WHAT TO WORK ON: Could you restate the entries below word for word and leave the images out?

** Opening DATA TO EXAMINE block **

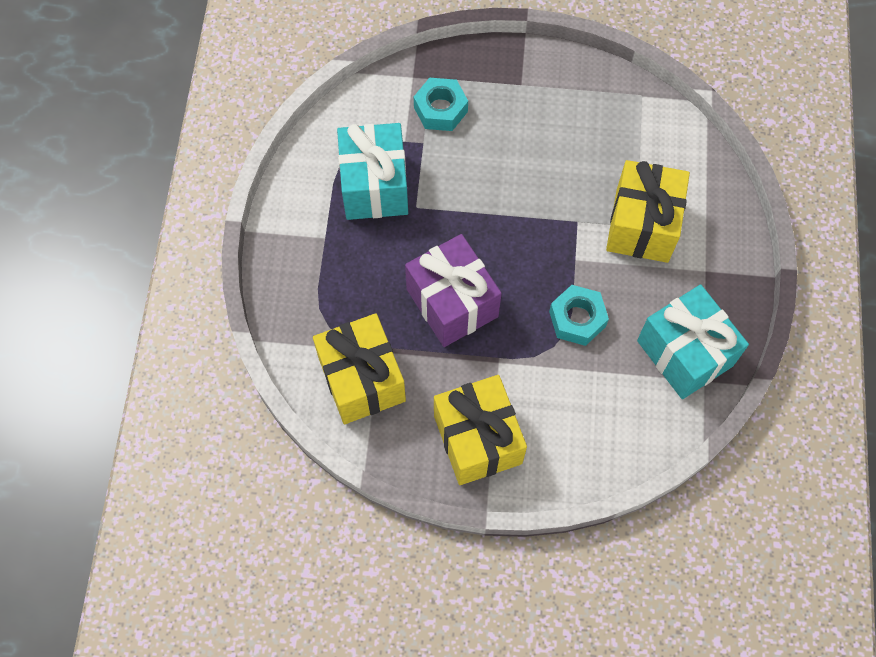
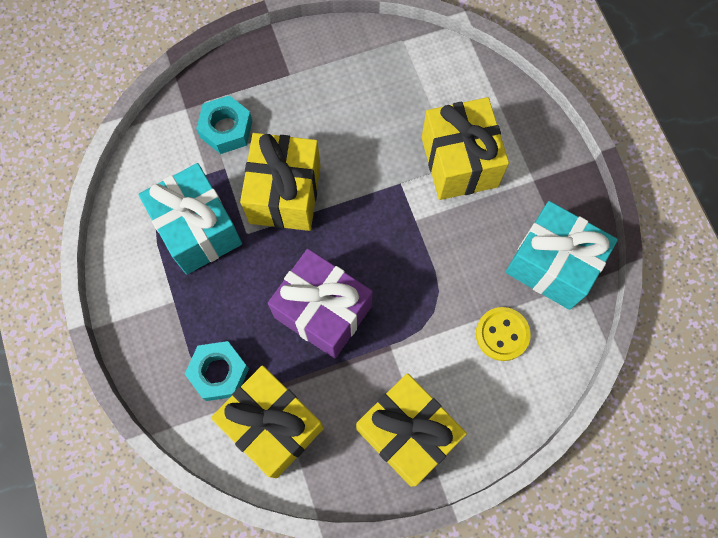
camera: 25 degrees left, 5 degrees up
(466, 187) = (285, 194): none -> yellow gift
(577, 319) = (443, 276): turquoise nut -> turquoise nut (219, 373)
(607, 393) = (502, 334): none -> yellow button

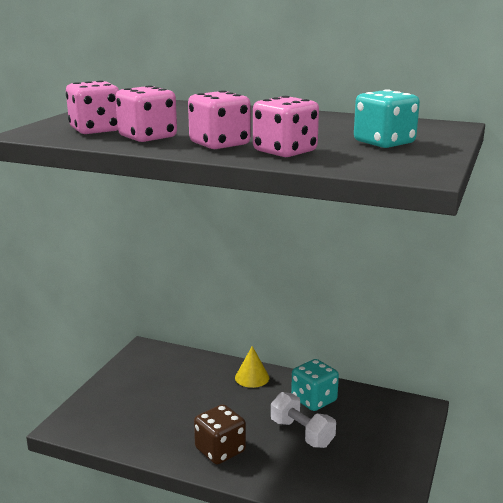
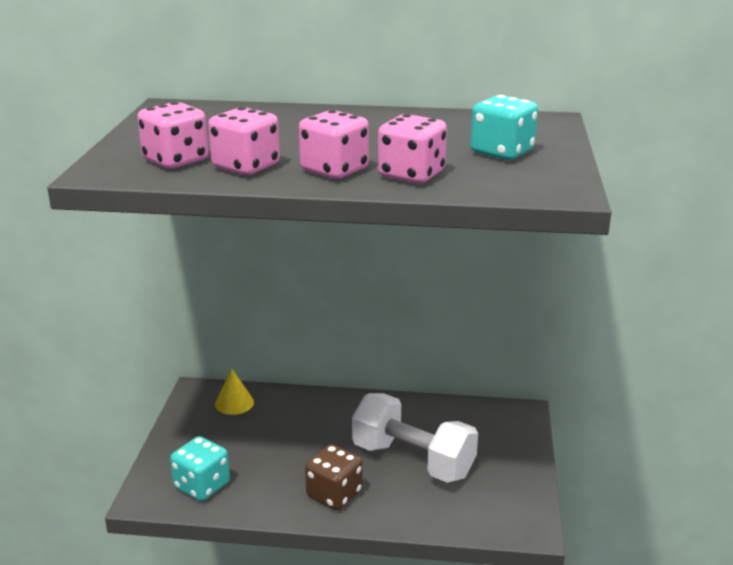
camera: 15 degrees left, 5 degrees up
(252, 377) = (335, 407): yellow cone -> yellow cone (234, 403)
(302, 433) = (413, 461): white dumbbell -> white dumbbell, size x1.65
(314, 400) = (411, 422): turquoise dice -> turquoise dice (202, 486)

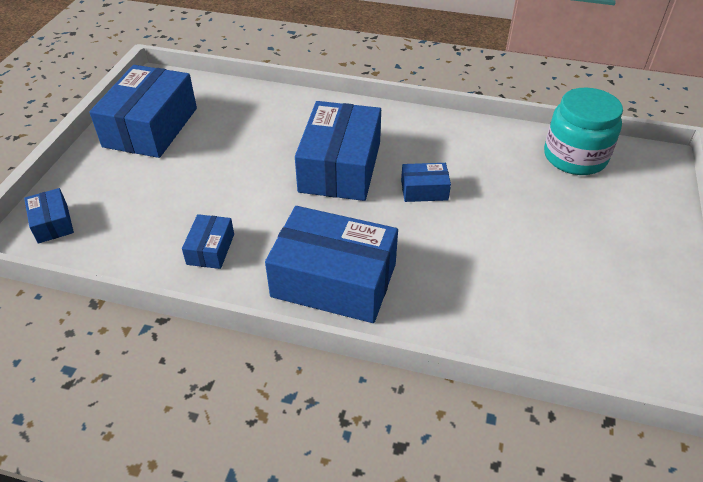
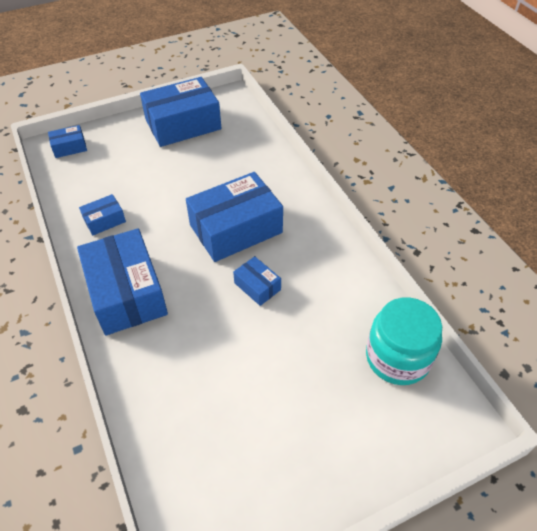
camera: 50 degrees right, 5 degrees up
(52, 223) = (69, 147): blue box -> blue box turned 45 degrees clockwise

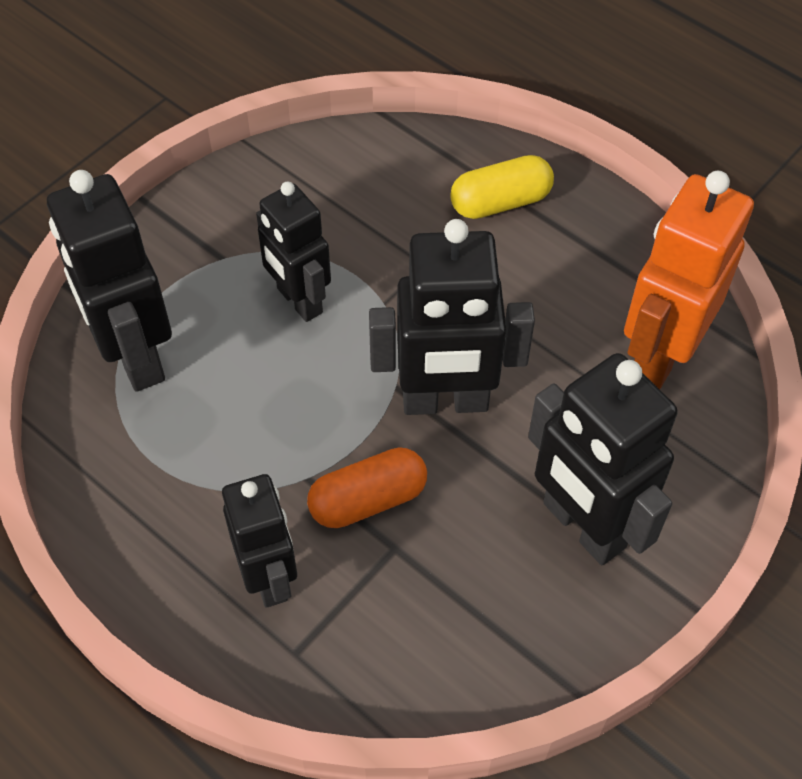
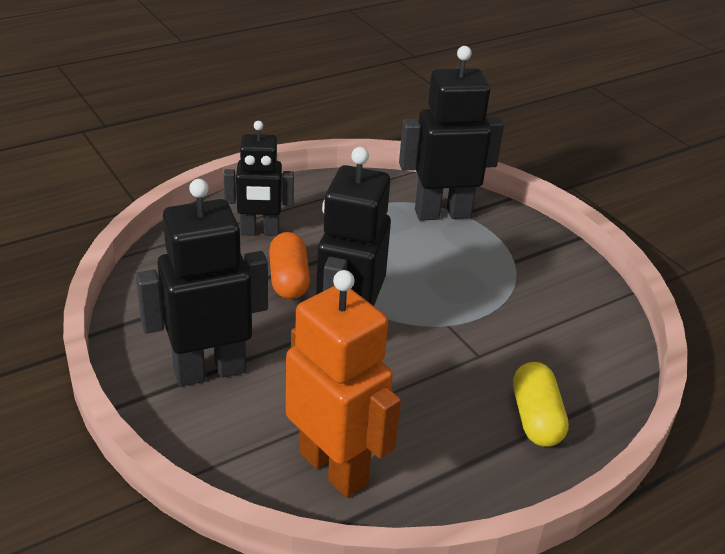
camera: 105 degrees right, 20 degrees down
(299, 301) = (464, 285): black robot -> none

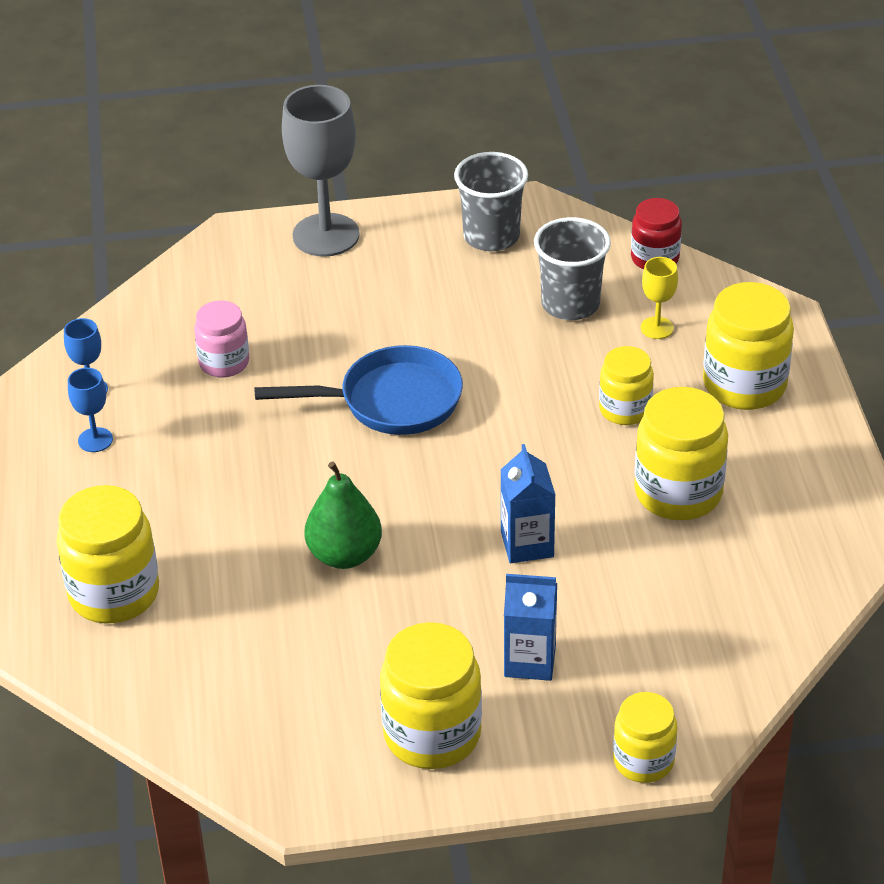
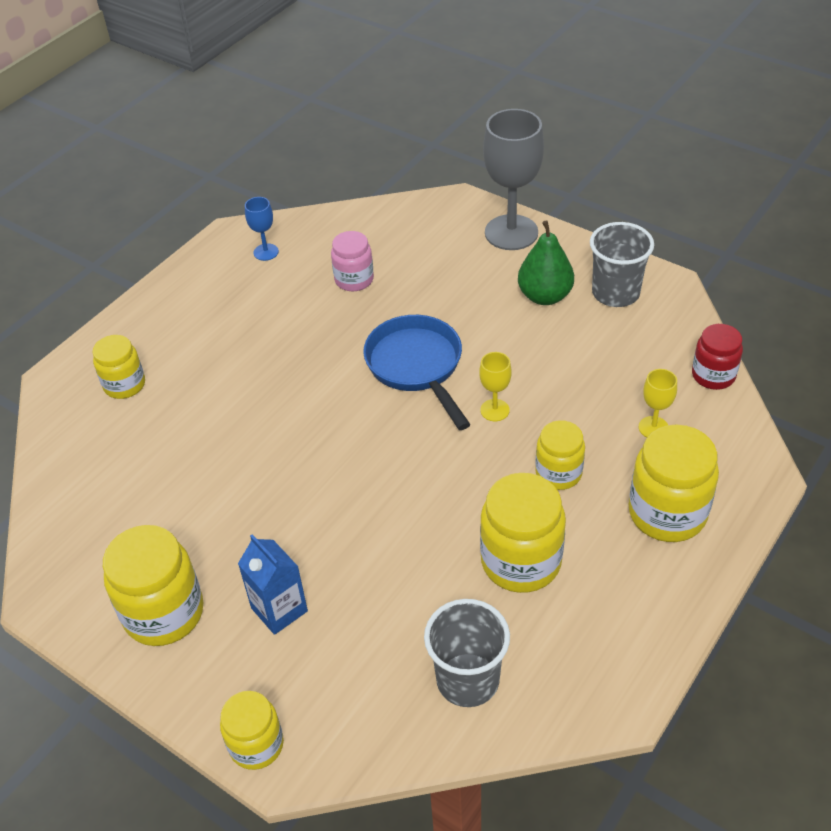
camera: 45 degrees right, 5 degrees up
(95, 440) = (231, 284): blue goblet -> none
(114, 593) = (124, 385): yellow jar -> yellow jar, size x0.62
(344, 555) = (266, 451): green pear -> green pear (545, 296)
(391, 401) = (417, 367): blue pan -> blue pan turned 150 degrees counterclockwise
(509, 394) = (494, 410): none -> yellow goblet
(527, 544) = (378, 525): blue carton -> none
(570, 304) = (612, 372): grey cup -> grey cup (467, 680)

** Closing DATA TO EXAMINE block **

SOLUTION BELOW:
camera: 25 degrees left, 5 degrees up
(466, 187) = (285, 194): none -> yellow gift
(577, 319) = (443, 276): turquoise nut -> turquoise nut (219, 373)
(607, 393) = (502, 334): none -> yellow button

camera: 15 degrees left, 5 degrees up
(252, 377) = (335, 407): yellow cone -> yellow cone (234, 403)
(302, 433) = (413, 461): white dumbbell -> white dumbbell, size x1.65
(314, 400) = (411, 422): turquoise dice -> turquoise dice (202, 486)

camera: 50 degrees right, 5 degrees up
(52, 223) = (69, 147): blue box -> blue box turned 45 degrees clockwise

camera: 105 degrees right, 20 degrees down
(299, 301) = (464, 285): black robot -> none

camera: 45 degrees right, 5 degrees up
(95, 440) = (231, 284): blue goblet -> none
(114, 593) = (124, 385): yellow jar -> yellow jar, size x0.62
(344, 555) = (266, 451): green pear -> green pear (545, 296)
(391, 401) = (417, 367): blue pan -> blue pan turned 150 degrees counterclockwise
(509, 394) = (494, 410): none -> yellow goblet
(527, 544) = (378, 525): blue carton -> none
(570, 304) = (612, 372): grey cup -> grey cup (467, 680)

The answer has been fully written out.